— AIM OF THE EXERCISE —
Skip the images and print the listing exactly.

— INPUT DATA —
+---+

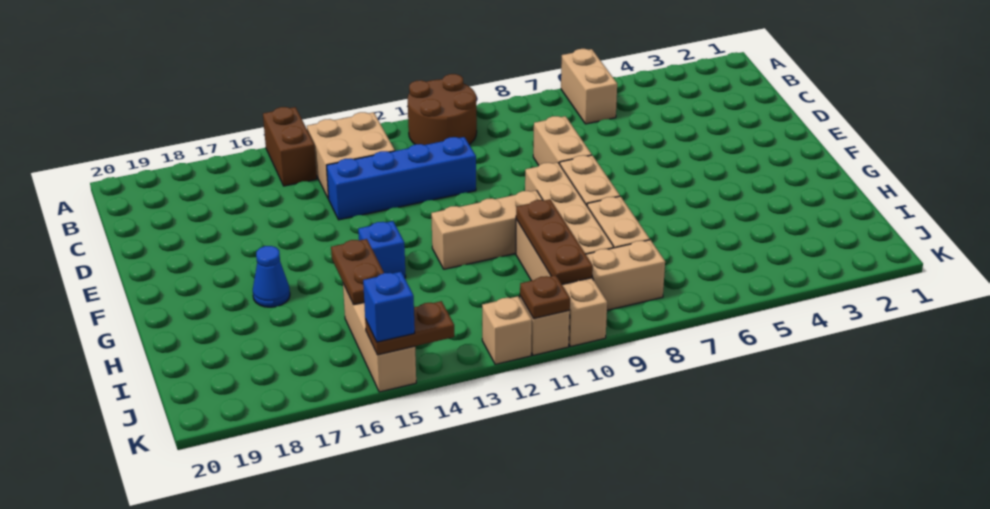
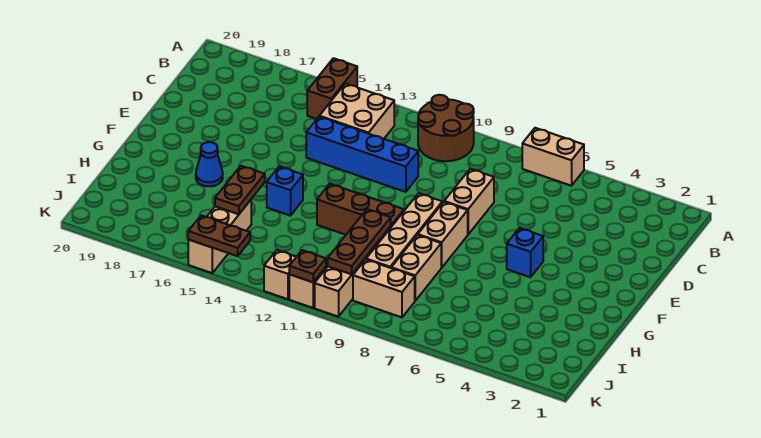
tan brick A6:B6 level 1 -> tan brick A6:A7 level 1
tan brick G10:G12 level 1 -> brown brick G10:G12 level 1
blue brick K15 level 3 -> blue brick F5 level 1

+---+

— THE ANSWER —
tan brick A6:B6 level 1 -> tan brick A6:A7 level 1
tan brick G10:G12 level 1 -> brown brick G10:G12 level 1
blue brick K15 level 3 -> blue brick F5 level 1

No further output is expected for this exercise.